| Exercise |
Quote the records below in full, exactly as given, with the images taken out.

Start of Data for analysis

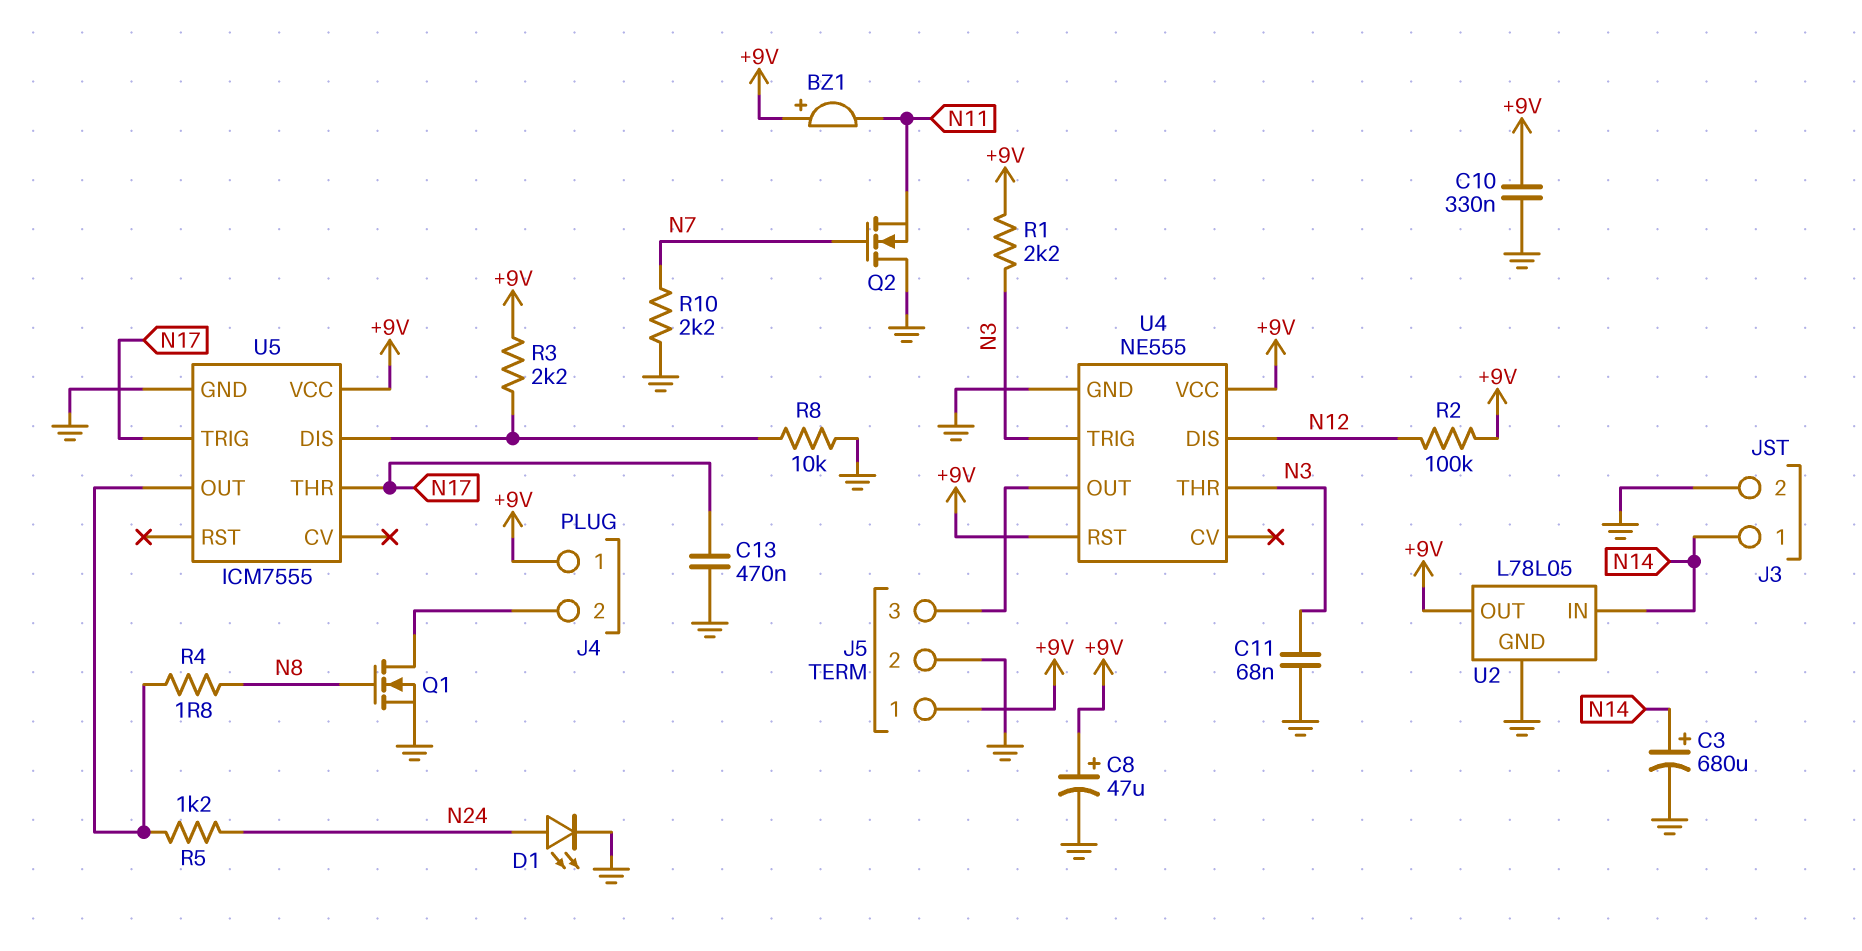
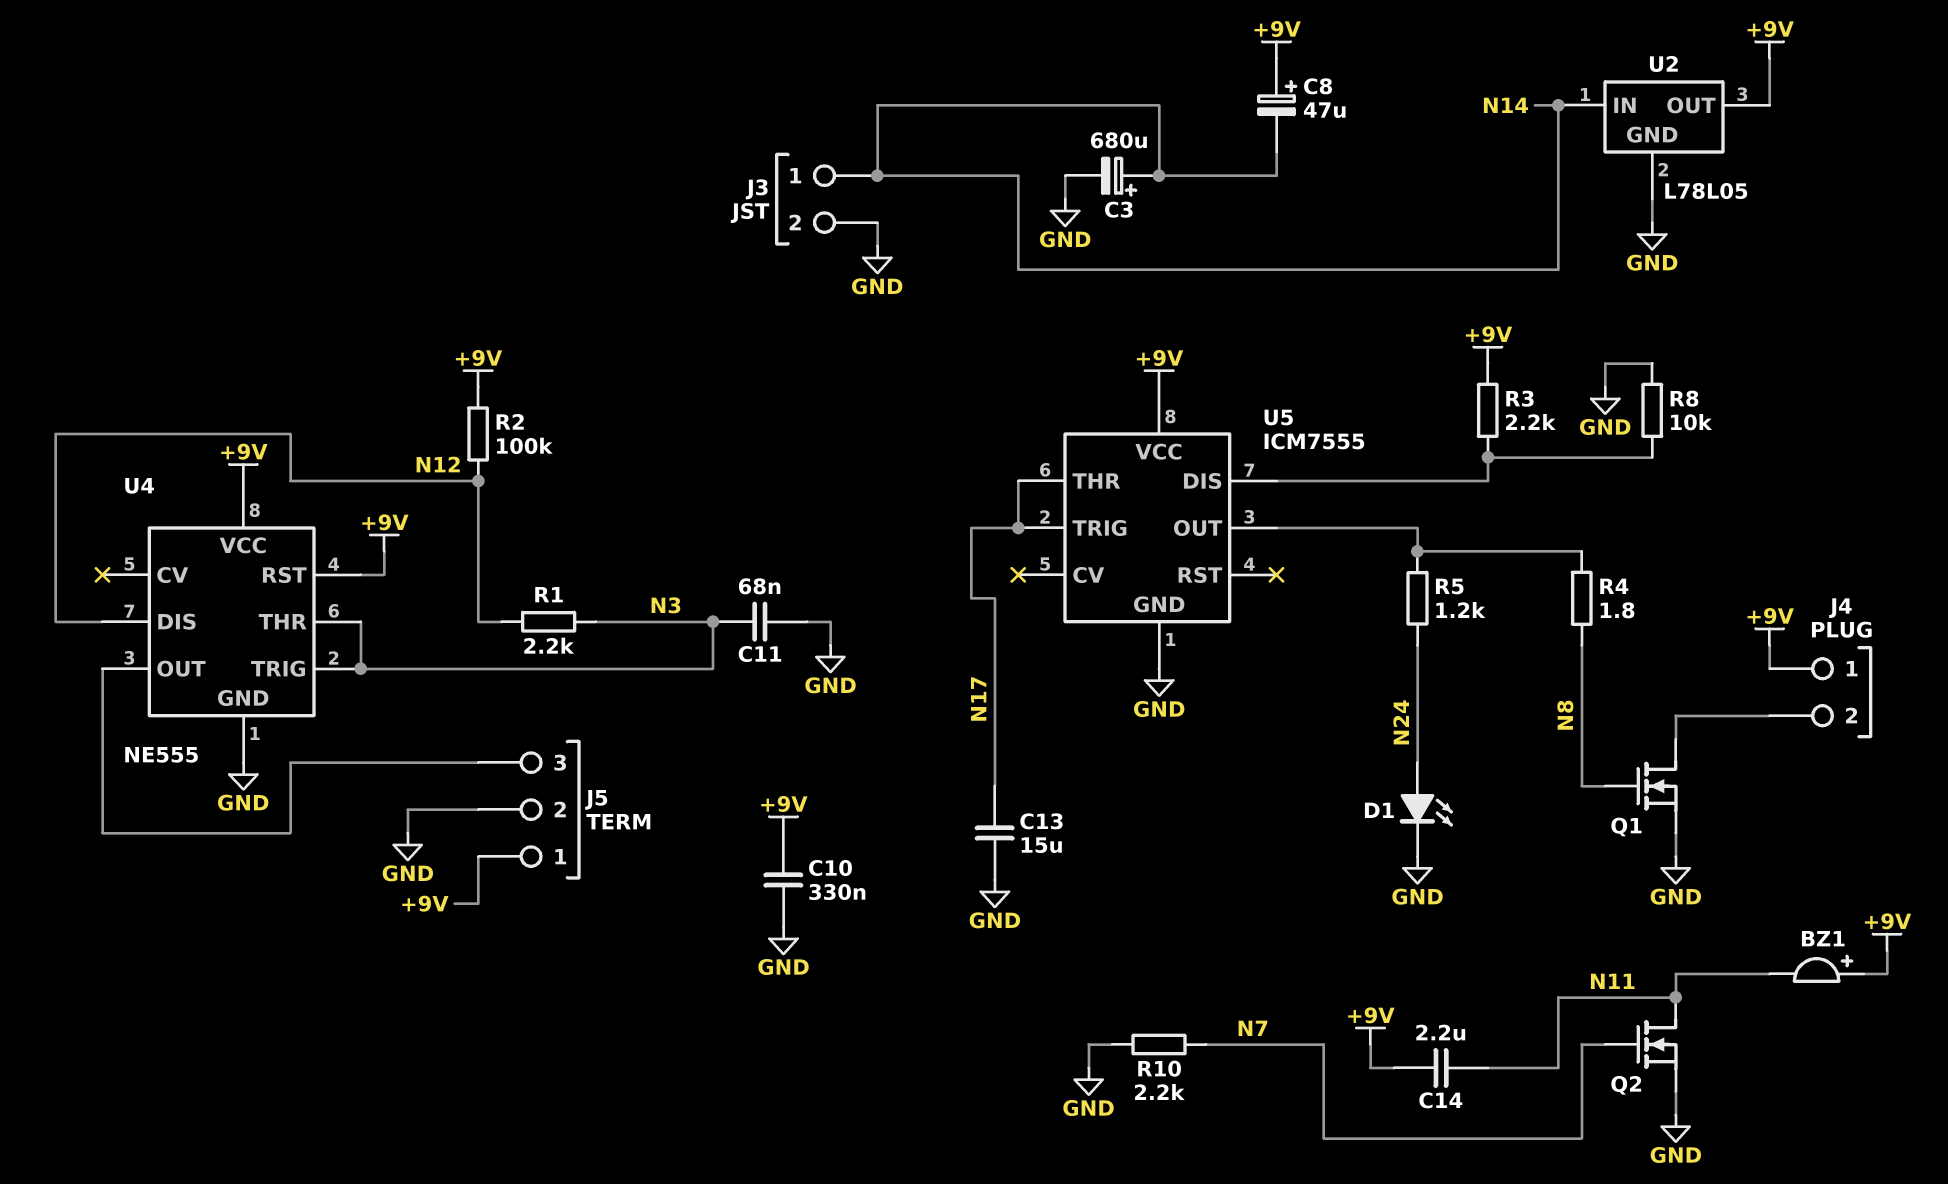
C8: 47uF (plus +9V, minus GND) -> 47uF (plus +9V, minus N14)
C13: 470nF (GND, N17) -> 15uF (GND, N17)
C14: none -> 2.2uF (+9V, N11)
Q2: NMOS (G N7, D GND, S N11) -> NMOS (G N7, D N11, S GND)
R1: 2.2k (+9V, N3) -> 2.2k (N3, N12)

End of Data for analysis

| Answer to this problem |
C8: 47uF (plus +9V, minus GND) -> 47uF (plus +9V, minus N14)
C13: 470nF (GND, N17) -> 15uF (GND, N17)
C14: none -> 2.2uF (+9V, N11)
Q2: NMOS (G N7, D GND, S N11) -> NMOS (G N7, D N11, S GND)
R1: 2.2k (+9V, N3) -> 2.2k (N3, N12)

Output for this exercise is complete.